* _Description of the task_: In the copy, include every record below exactly as it appears, but no pictures.

[Opening Records to use section]

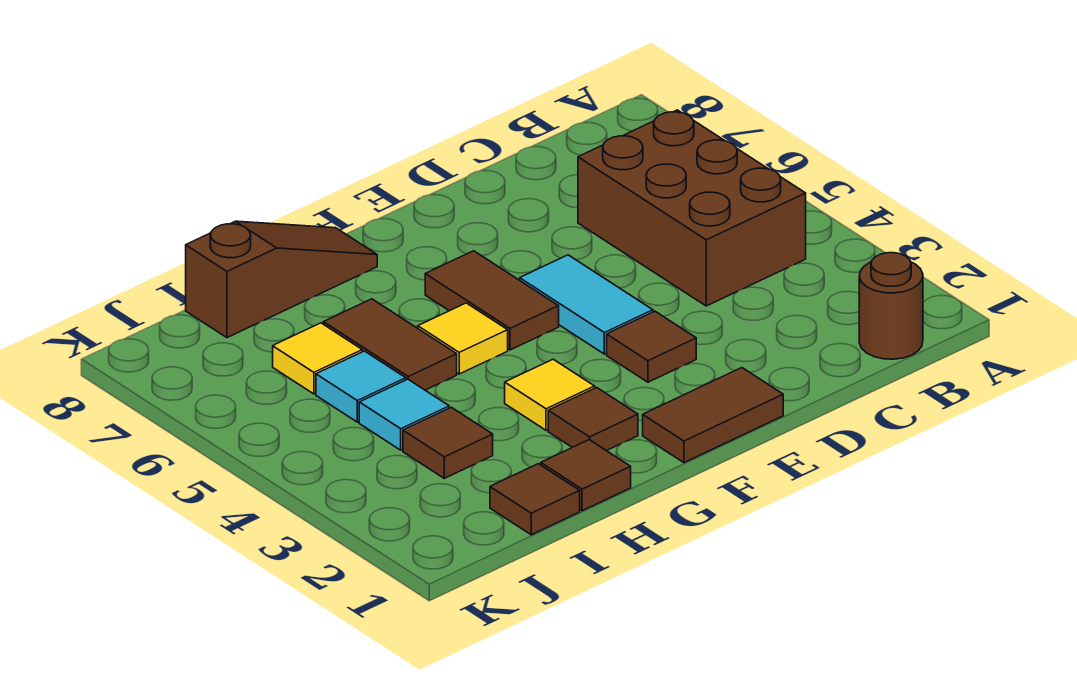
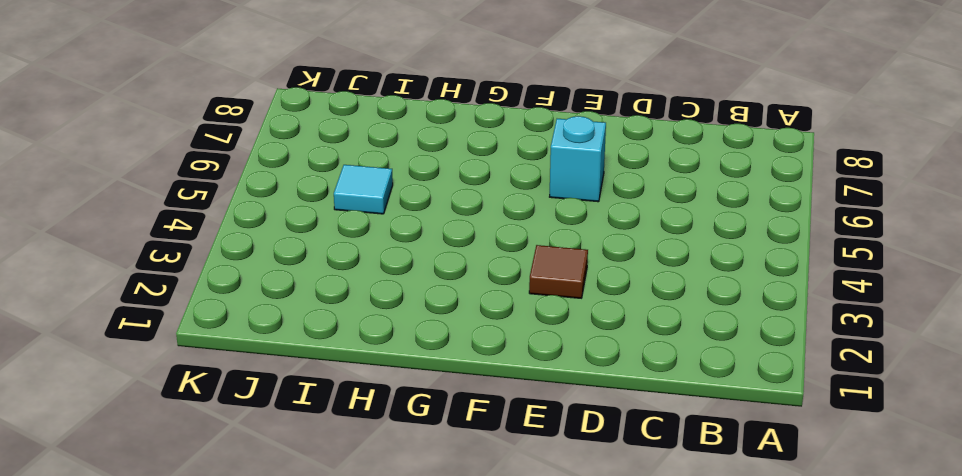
cyan 1x1 brick [550,116,606,202] -> none
none -> brown 1x1 round brick [859,253,923,359]
none -> brown 2x3 brick [578,110,806,306]
none -> brown 1x2 tile [643,368,783,463]

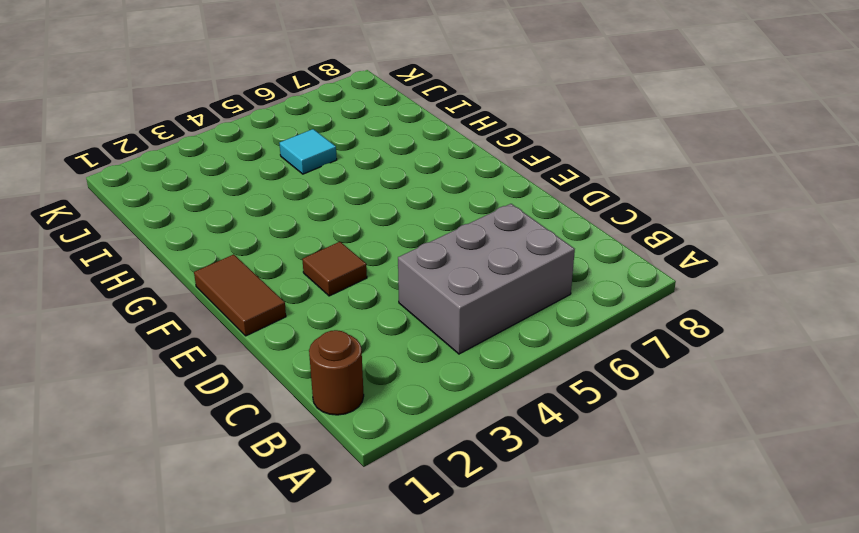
grey 2x3 brick [398,204,575,354] -> brown 2x3 brick [578,110,806,306]
none -> cyan 1x2 tile [520,255,653,354]
none -> brown 1x2 tile [425,251,559,350]
none -> brown 1x1 tile [548,387,638,451]

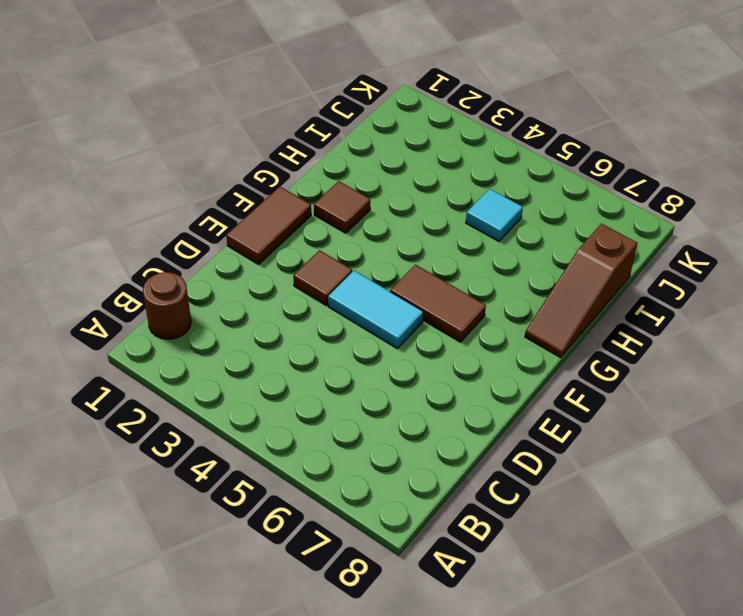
none -> brown 2x3 brick [578,110,806,306]
none -> yellow 1x1 tile [505,359,595,430]
none -> yellow 1x1 tile [418,303,508,374]

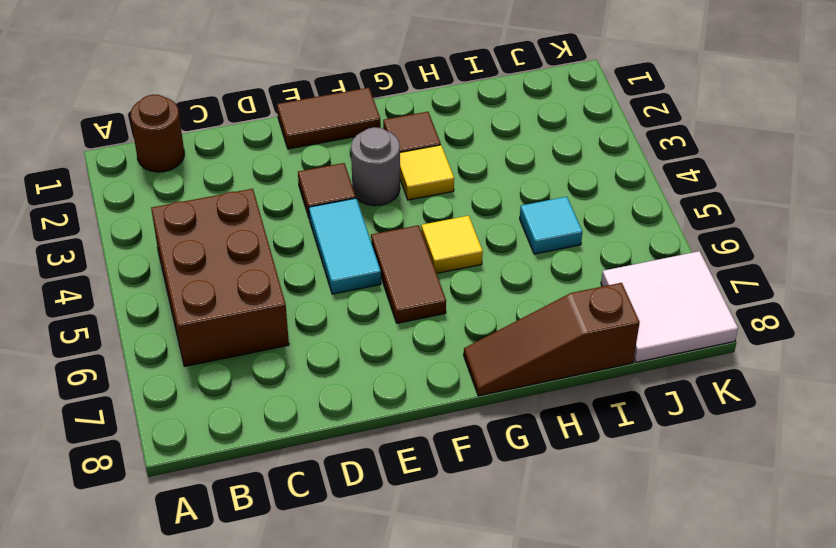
grey 1x1 round brick [351,127,400,206] -> none
white 2x2 tile [601,251,738,362] -> none
none -> brown 1x1 tile [541,440,631,511]
none -> brown 1x2 tile [323,299,457,390]
none -> brown 1x1 tile [490,464,580,535]

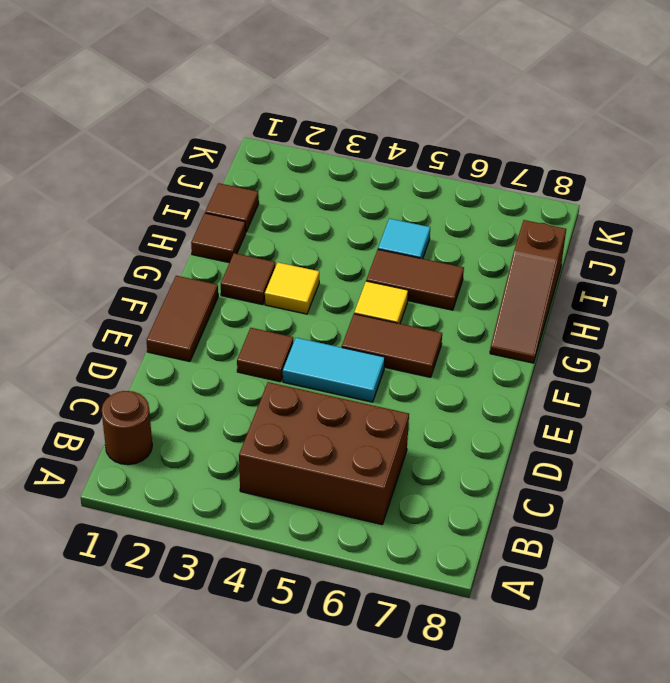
none -> brown 1x1 tile [403,407,493,478]
none -> cyan 1x1 tile [359,379,449,450]
none -> yellow 1x1 tile [273,323,362,394]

[Closing Records to use section]

* _Problem solution_:
cyan 1x1 brick [550,116,606,202] -> none
none -> brown 1x1 round brick [859,253,923,359]
none -> brown 2x3 brick [578,110,806,306]
none -> brown 1x2 tile [643,368,783,463]

grey 2x3 brick [398,204,575,354] -> brown 2x3 brick [578,110,806,306]
none -> cyan 1x2 tile [520,255,653,354]
none -> brown 1x2 tile [425,251,559,350]
none -> brown 1x1 tile [548,387,638,451]

none -> brown 2x3 brick [578,110,806,306]
none -> yellow 1x1 tile [505,359,595,430]
none -> yellow 1x1 tile [418,303,508,374]

grey 1x1 round brick [351,127,400,206] -> none
white 2x2 tile [601,251,738,362] -> none
none -> brown 1x1 tile [541,440,631,511]
none -> brown 1x2 tile [323,299,457,390]
none -> brown 1x1 tile [490,464,580,535]

none -> brown 1x1 tile [403,407,493,478]
none -> cyan 1x1 tile [359,379,449,450]
none -> yellow 1x1 tile [273,323,362,394]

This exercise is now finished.